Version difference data
○ ○ ○ ○ ○ ○ ○

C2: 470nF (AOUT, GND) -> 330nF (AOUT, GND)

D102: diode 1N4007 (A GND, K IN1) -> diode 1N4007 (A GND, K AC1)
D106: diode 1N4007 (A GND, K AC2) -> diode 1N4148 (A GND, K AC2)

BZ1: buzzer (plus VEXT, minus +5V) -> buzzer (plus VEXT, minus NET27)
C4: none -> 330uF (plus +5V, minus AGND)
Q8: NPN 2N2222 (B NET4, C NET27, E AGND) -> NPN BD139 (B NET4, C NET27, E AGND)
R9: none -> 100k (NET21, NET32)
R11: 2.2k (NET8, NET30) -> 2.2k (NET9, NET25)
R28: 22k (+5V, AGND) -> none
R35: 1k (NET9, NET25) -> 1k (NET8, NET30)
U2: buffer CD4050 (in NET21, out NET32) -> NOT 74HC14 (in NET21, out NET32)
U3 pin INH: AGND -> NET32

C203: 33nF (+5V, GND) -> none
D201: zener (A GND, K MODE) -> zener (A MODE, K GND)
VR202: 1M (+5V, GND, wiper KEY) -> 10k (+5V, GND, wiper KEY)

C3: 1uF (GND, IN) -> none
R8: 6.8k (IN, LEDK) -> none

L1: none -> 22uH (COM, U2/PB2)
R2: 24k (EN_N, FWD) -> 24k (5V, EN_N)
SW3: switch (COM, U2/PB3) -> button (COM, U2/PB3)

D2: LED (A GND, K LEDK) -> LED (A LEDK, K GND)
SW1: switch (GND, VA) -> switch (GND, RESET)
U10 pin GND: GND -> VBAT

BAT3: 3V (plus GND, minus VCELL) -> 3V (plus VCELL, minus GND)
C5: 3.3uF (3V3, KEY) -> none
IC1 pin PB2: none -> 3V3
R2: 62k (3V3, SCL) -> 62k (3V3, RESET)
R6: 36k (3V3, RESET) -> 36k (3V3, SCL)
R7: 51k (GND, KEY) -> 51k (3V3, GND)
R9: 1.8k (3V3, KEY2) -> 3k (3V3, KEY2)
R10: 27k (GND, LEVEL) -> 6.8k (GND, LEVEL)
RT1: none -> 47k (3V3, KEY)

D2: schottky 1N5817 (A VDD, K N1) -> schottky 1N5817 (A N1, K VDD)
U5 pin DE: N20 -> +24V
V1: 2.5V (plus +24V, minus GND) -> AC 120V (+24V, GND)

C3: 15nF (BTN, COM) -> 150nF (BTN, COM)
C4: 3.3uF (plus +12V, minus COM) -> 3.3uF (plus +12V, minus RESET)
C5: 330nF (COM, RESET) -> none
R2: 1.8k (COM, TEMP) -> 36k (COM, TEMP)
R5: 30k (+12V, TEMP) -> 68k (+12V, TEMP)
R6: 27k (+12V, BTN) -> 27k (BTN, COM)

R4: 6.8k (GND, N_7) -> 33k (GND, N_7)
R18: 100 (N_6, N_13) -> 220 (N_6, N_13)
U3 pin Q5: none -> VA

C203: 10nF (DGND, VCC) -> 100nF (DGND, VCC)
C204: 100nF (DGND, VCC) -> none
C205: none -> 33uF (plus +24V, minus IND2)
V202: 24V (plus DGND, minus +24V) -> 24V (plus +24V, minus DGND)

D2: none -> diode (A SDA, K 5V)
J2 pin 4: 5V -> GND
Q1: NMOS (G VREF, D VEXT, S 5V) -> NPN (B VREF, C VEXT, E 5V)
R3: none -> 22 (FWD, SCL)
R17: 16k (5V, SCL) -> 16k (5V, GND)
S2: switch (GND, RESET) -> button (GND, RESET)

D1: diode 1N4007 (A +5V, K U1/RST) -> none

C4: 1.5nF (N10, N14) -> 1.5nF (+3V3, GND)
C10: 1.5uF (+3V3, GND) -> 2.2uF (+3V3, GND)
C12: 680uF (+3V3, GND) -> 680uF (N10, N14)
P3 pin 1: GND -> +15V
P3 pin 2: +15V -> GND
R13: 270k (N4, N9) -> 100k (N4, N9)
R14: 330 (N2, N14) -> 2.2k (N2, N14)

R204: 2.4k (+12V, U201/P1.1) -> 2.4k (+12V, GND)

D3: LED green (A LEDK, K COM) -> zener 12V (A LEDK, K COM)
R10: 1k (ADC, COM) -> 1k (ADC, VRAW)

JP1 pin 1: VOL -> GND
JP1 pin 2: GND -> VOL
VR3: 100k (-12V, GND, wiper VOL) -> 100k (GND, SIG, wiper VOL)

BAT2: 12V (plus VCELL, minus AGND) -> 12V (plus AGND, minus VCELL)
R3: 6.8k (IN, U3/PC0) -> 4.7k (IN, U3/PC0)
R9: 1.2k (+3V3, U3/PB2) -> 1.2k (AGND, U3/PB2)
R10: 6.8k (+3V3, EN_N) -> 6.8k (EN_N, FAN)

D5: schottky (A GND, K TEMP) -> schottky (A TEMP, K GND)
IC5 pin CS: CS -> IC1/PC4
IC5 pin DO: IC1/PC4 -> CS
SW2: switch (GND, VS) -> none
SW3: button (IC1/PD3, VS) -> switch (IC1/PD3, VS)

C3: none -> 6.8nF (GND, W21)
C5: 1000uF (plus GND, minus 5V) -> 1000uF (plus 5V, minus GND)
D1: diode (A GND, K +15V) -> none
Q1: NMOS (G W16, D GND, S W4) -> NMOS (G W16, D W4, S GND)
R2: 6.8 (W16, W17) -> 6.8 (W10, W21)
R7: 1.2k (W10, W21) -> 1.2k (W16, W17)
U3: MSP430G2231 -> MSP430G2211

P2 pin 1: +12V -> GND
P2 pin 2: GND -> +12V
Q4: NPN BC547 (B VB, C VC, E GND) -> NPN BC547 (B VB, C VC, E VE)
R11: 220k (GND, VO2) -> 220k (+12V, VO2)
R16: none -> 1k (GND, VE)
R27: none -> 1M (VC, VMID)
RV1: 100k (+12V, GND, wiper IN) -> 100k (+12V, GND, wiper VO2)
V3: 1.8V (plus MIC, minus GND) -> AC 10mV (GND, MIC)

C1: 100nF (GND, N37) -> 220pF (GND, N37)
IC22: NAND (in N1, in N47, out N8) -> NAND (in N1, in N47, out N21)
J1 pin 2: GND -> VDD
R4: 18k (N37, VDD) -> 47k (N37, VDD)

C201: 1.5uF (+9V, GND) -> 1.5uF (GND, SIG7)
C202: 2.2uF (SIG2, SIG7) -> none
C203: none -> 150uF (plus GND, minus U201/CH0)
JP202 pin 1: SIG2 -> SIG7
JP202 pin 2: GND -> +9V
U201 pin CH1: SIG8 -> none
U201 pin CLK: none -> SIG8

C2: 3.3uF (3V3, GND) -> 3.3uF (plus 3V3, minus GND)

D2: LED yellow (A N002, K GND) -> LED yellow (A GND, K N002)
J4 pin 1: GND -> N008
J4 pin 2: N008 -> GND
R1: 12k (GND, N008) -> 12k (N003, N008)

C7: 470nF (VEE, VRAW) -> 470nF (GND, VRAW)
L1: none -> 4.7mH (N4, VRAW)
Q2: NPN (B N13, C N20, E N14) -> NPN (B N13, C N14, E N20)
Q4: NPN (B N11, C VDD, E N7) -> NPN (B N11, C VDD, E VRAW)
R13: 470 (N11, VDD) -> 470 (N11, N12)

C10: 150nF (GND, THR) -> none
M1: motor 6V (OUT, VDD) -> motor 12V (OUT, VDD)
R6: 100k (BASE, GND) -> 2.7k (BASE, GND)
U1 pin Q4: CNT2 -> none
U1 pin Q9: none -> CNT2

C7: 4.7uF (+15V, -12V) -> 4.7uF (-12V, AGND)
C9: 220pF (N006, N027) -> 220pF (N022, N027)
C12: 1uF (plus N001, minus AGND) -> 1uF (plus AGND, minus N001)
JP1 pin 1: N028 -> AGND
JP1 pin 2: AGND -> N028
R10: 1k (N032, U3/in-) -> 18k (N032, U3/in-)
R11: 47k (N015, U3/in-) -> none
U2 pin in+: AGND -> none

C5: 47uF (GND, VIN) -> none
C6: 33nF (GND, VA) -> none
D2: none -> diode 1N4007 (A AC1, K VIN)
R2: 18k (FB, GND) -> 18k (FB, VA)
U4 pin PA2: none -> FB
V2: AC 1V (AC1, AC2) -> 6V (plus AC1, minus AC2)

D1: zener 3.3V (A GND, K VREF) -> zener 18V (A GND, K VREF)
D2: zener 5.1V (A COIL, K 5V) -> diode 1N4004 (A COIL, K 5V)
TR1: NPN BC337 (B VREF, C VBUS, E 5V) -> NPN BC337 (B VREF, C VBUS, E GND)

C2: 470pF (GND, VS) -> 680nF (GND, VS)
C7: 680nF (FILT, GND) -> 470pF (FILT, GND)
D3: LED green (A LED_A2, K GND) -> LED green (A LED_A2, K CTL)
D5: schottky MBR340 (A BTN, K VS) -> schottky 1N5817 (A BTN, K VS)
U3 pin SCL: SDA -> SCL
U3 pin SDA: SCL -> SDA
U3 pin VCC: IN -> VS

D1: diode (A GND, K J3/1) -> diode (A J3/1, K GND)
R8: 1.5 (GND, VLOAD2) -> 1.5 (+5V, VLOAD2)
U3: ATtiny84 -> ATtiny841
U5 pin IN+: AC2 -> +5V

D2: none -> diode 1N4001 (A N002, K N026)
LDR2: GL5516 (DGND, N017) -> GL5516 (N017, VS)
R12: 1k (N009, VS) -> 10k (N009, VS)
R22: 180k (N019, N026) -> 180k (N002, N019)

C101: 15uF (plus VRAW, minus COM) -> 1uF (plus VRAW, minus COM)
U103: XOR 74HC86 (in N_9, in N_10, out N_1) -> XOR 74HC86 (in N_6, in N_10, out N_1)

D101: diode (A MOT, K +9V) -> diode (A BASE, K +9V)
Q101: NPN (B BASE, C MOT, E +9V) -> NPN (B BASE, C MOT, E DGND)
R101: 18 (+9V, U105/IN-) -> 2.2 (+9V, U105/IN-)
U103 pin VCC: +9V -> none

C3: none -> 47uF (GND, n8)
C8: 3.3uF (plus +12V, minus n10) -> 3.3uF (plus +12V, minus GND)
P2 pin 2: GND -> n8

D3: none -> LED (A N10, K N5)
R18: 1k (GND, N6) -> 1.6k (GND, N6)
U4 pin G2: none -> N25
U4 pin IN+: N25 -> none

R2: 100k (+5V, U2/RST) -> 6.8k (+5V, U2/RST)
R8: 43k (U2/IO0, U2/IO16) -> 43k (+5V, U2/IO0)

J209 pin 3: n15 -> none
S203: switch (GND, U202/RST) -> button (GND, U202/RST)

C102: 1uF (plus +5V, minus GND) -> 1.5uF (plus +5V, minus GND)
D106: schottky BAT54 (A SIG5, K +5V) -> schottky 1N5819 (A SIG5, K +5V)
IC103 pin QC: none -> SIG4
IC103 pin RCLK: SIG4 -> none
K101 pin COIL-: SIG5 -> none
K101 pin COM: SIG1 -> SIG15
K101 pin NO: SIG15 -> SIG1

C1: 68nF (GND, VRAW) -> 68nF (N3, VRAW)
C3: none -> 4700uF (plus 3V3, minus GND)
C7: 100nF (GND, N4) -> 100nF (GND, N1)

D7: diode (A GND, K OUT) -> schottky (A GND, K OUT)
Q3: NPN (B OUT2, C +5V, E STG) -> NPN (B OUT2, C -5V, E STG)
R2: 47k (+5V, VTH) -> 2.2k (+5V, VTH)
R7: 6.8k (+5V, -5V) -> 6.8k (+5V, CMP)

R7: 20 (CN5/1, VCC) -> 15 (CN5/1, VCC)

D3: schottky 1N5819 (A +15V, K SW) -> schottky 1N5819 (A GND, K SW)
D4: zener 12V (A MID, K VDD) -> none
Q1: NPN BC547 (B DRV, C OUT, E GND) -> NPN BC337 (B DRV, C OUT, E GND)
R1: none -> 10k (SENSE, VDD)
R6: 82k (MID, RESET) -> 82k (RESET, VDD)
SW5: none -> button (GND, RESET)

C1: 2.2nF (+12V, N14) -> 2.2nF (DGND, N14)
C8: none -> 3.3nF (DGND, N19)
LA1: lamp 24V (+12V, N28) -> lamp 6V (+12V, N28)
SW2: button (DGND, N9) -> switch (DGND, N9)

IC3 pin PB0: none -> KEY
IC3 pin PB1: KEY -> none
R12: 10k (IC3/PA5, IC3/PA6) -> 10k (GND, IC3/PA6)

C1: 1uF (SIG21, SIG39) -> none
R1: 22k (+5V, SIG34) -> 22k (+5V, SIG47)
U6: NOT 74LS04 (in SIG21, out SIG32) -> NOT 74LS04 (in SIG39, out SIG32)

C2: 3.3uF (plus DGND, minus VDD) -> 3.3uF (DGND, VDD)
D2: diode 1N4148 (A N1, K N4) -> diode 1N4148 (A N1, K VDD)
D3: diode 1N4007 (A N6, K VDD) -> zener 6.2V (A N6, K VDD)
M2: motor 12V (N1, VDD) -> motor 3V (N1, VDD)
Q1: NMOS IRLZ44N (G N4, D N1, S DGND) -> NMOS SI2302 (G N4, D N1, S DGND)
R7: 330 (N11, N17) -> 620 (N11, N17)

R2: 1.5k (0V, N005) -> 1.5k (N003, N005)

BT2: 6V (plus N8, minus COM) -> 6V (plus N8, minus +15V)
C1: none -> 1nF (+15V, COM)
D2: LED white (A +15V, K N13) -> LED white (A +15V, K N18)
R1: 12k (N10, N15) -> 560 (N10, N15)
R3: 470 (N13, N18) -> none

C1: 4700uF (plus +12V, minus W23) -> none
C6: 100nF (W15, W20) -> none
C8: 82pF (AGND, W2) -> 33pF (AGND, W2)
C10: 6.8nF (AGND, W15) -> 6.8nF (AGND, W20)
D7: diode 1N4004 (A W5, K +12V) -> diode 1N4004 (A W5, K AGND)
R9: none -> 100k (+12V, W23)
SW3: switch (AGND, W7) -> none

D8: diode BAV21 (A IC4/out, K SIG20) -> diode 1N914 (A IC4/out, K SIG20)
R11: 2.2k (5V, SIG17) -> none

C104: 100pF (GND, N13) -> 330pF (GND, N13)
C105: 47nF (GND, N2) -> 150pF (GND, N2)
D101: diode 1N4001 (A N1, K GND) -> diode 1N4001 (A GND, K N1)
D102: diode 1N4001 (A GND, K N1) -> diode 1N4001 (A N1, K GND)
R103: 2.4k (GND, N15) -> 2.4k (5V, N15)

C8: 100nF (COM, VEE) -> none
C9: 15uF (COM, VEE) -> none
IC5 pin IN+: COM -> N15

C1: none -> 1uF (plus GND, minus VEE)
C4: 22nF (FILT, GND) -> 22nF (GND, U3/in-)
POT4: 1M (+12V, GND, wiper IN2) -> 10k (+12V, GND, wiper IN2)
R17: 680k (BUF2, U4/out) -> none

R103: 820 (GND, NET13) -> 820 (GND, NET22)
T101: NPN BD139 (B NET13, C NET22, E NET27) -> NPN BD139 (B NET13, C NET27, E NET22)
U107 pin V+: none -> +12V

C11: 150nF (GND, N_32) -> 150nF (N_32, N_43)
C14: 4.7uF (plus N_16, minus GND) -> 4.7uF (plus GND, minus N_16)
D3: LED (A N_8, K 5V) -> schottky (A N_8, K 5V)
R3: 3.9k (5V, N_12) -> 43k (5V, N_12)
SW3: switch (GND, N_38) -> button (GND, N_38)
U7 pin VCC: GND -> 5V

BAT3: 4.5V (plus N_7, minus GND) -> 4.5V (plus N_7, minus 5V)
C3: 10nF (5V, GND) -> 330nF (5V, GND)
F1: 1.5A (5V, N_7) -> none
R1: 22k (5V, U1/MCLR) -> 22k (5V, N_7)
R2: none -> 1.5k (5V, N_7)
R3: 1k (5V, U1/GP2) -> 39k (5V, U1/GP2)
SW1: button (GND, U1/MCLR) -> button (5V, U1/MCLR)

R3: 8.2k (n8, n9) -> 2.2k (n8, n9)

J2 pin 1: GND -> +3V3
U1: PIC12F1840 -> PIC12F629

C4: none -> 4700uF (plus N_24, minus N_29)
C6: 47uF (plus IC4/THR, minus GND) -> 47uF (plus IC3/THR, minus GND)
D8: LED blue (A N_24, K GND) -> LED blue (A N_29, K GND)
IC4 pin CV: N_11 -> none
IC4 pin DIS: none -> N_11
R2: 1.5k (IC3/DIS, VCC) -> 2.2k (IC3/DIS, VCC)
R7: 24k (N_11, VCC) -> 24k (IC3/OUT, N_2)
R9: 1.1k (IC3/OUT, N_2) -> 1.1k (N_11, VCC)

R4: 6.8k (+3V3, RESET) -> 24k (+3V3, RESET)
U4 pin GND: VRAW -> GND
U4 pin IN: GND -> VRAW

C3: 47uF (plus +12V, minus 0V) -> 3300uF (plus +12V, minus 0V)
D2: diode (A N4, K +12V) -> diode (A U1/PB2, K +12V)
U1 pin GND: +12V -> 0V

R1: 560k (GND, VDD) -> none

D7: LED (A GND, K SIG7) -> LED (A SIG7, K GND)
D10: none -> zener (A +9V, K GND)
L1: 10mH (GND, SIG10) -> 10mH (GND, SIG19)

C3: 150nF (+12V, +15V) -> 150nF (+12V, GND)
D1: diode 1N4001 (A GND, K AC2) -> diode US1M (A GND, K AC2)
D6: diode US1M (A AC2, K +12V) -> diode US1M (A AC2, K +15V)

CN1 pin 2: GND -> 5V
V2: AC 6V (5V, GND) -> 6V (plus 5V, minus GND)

○ ○ ○ ○ ○ ○ ○

## What to do
Which of the lines in the data hold the string "COIL"? Report each of them by copying it.

## Your solution
D2: zener 5.1V (A COIL, K 5V) -> diode 1N4004 (A COIL, K 5V)
K101 pin COIL-: SIG5 -> none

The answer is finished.